◆ **Task instructions**
This exercise requires an exact copy of each line from the one containing "repainted,grey flower pot,610" down to the last line below.

◆ **Input data**
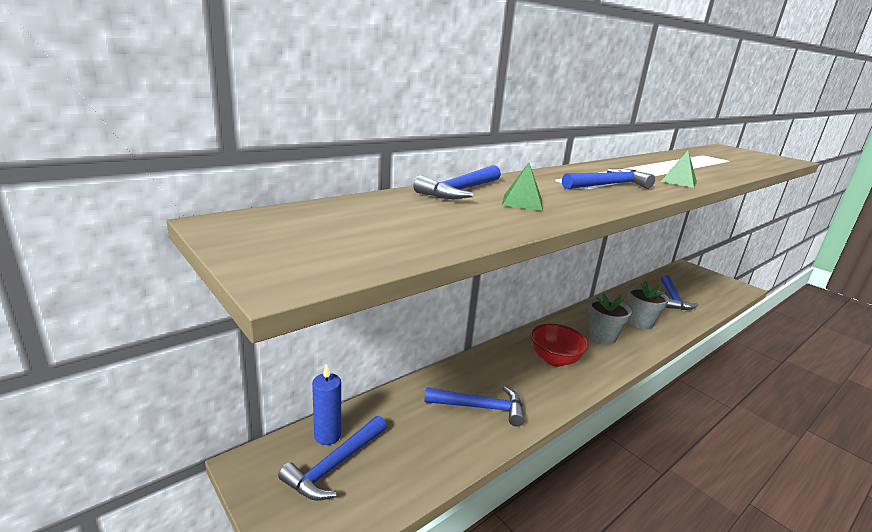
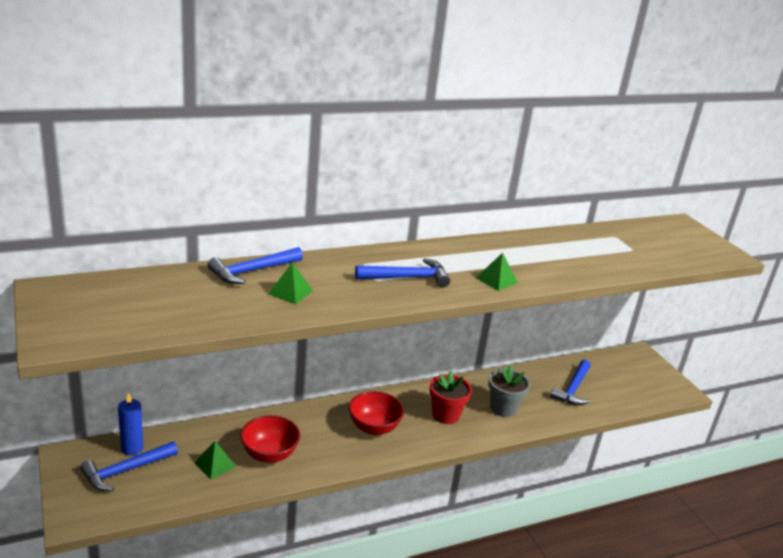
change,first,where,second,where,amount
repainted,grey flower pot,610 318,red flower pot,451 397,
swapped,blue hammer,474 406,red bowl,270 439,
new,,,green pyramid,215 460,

◆ **Solved problem**
repainted,grey flower pot,610 318,red flower pot,451 397,
swapped,blue hammer,474 406,red bowl,270 439,
new,,,green pyramid,215 460,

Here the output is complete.